WHAT YOU WILL DO:
Return the data below exactly, minus the pictures.
-------- ENTRIES PROVIDED
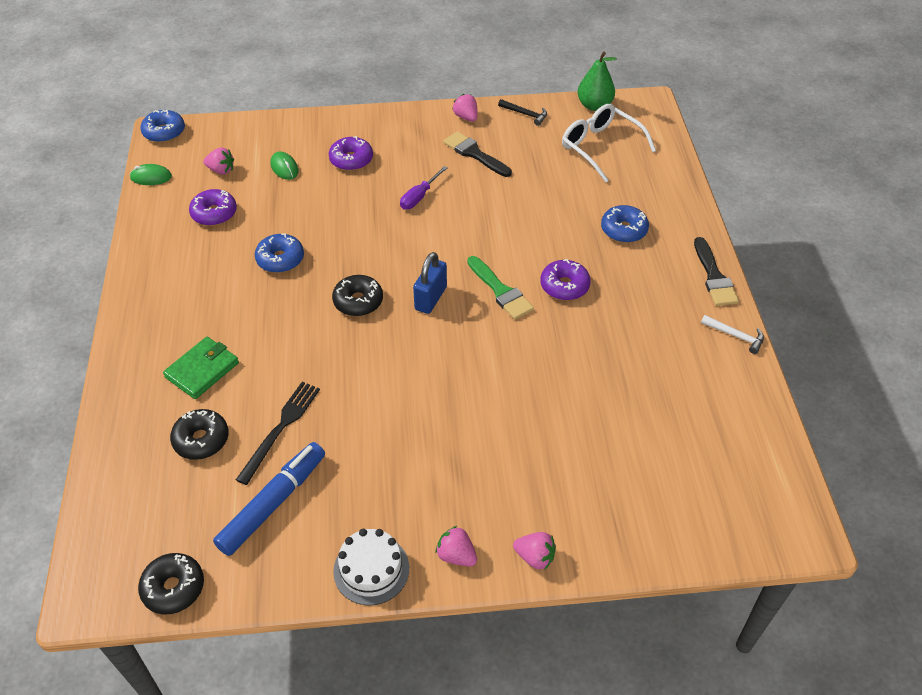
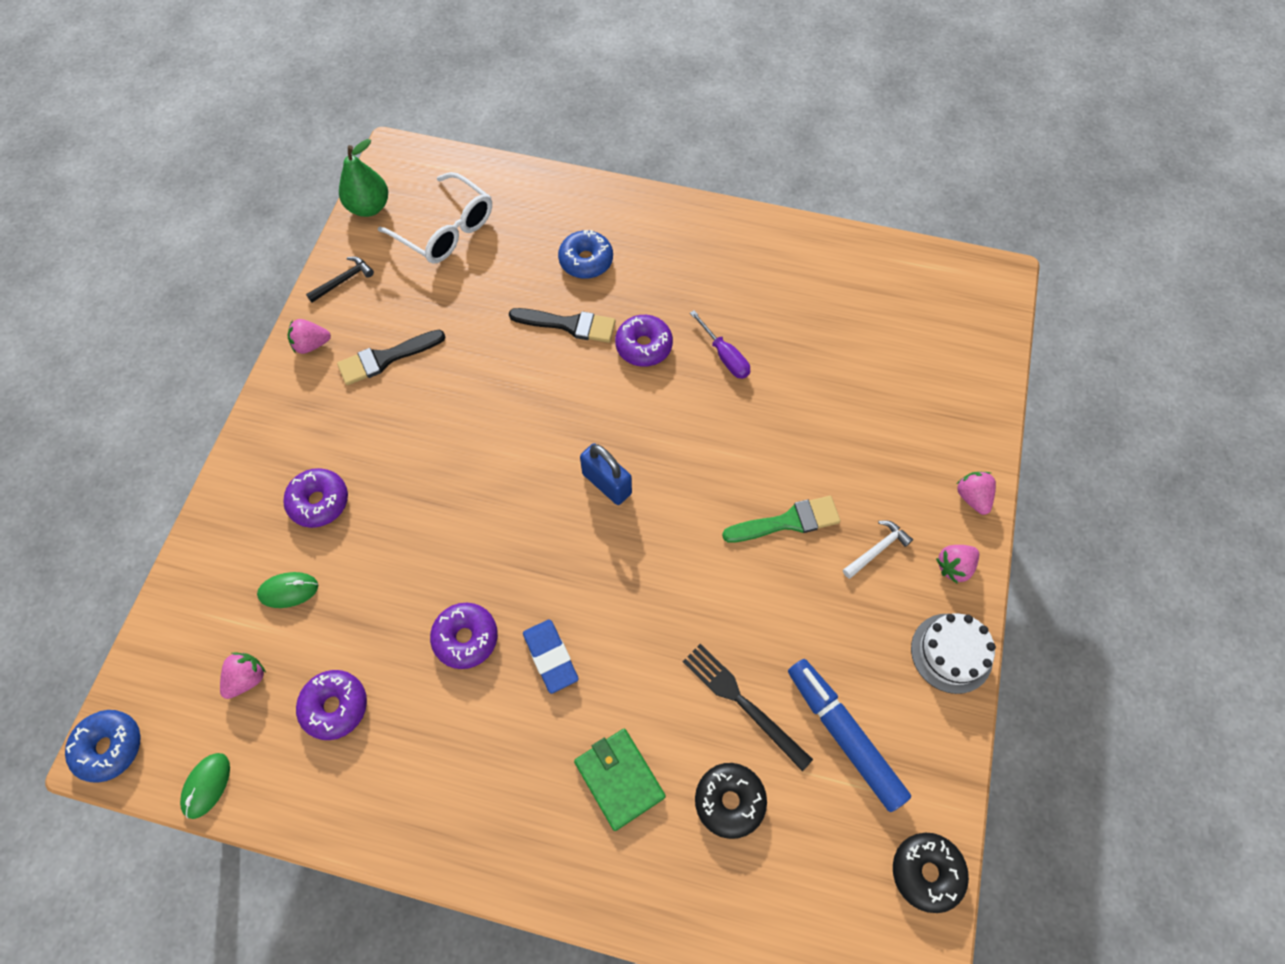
camera: 70 degrees left, 15 degrees up
(280, 259) = (466, 638): blue donut -> purple donut
(281, 307) = (550, 657): none -> blue eraser
(358, 301) = (579, 564): black donut -> none
(419, 197) = (431, 443): purple screwdriver -> purple screwdriver (725, 356)
(501, 291) = (625, 409): green brush -> green brush (788, 521)
(535, 557) = (972, 497): pink strawberry -> pink strawberry turned 60 degrees counterclockwise
(601, 147) = (445, 229): white glasses -> white glasses turned 120 degrees counterclockwise
(714, 277) = (686, 212): black brush -> black brush (569, 325)
(735, 336) = (768, 229): white hammer -> white hammer (877, 549)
----------------
SOLUTION TO THIS TASK:
camera: 70 degrees left, 15 degrees up
(280, 259) = (466, 638): blue donut -> purple donut
(281, 307) = (550, 657): none -> blue eraser
(358, 301) = (579, 564): black donut -> none
(419, 197) = (431, 443): purple screwdriver -> purple screwdriver (725, 356)
(501, 291) = (625, 409): green brush -> green brush (788, 521)
(535, 557) = (972, 497): pink strawberry -> pink strawberry turned 60 degrees counterclockwise
(601, 147) = (445, 229): white glasses -> white glasses turned 120 degrees counterclockwise
(714, 277) = (686, 212): black brush -> black brush (569, 325)
(735, 336) = (768, 229): white hammer -> white hammer (877, 549)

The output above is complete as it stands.